→ **Problem details**
Lines from the one containing "white egg: 4 -> 2" through the last line of the data are to be returned exactly, both ends included, minus any pictures.
Input data section start
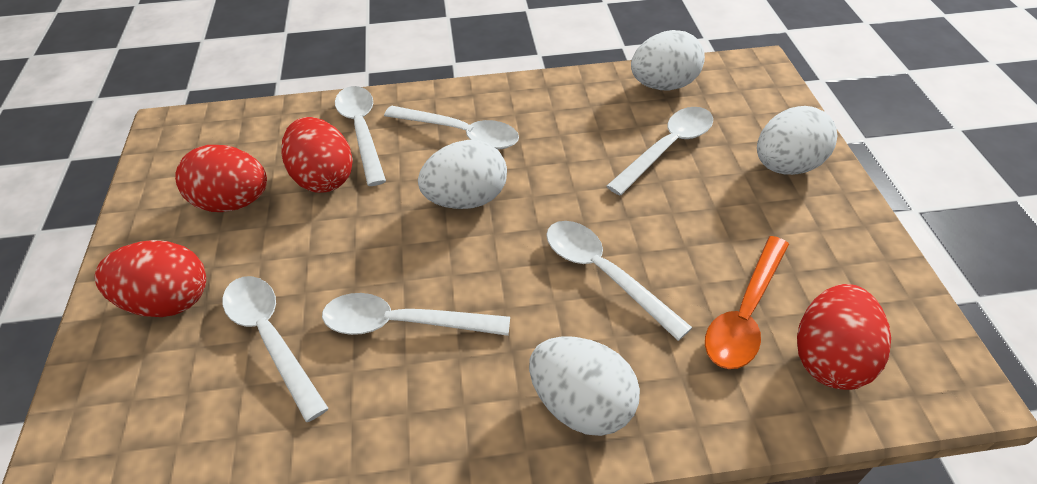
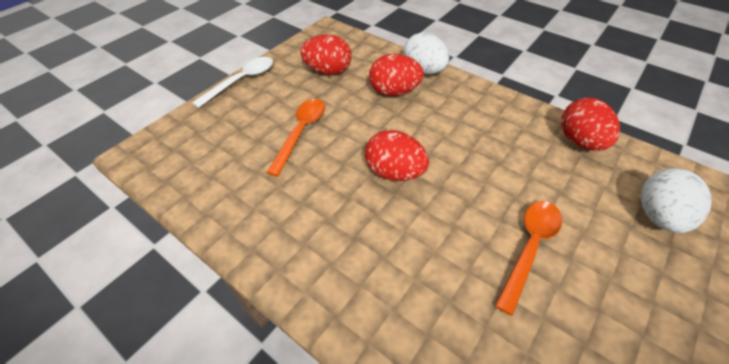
orange spoon: 1 -> 2
white egg: 4 -> 2
white spoon: 6 -> 1

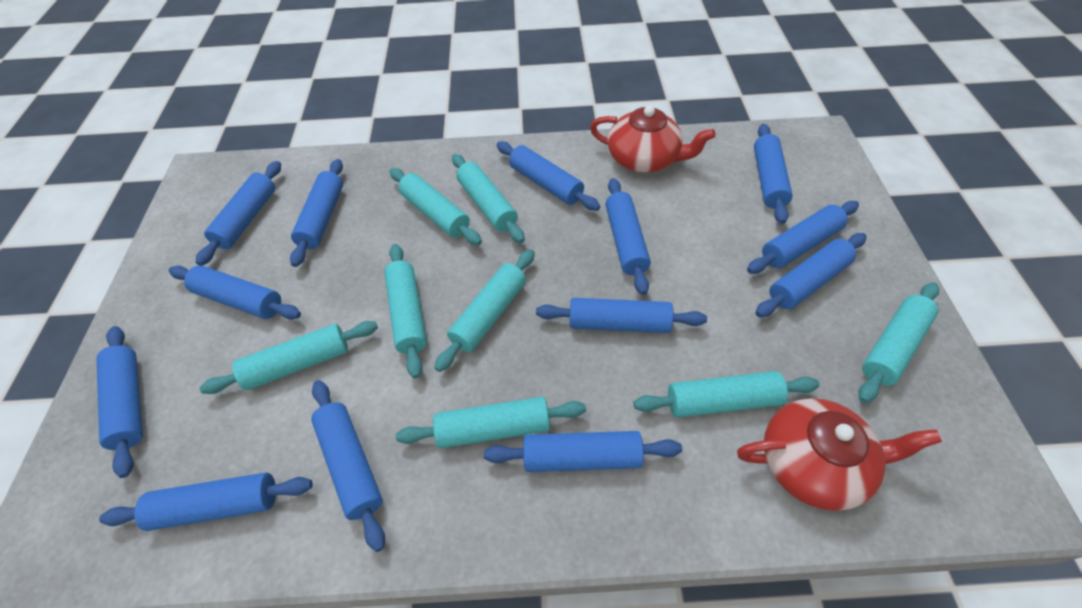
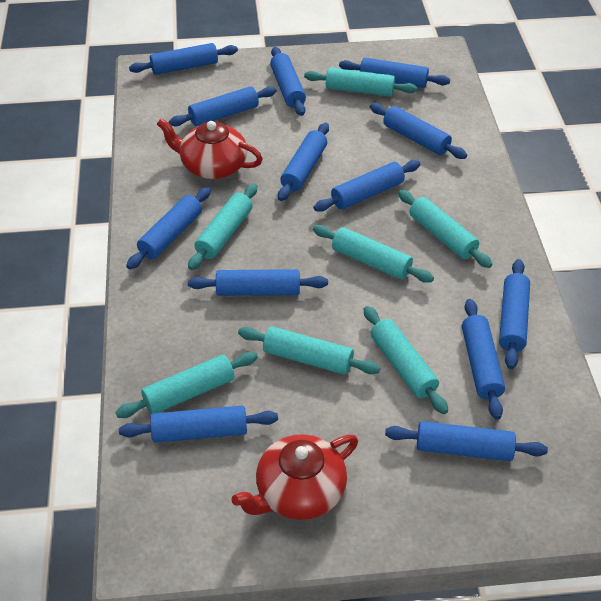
turquoise rolling pin: 8 -> 7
Input data section end
→ **Response to this exercise**
white egg: 4 -> 2
white spoon: 6 -> 1

turquoise rolling pin: 8 -> 7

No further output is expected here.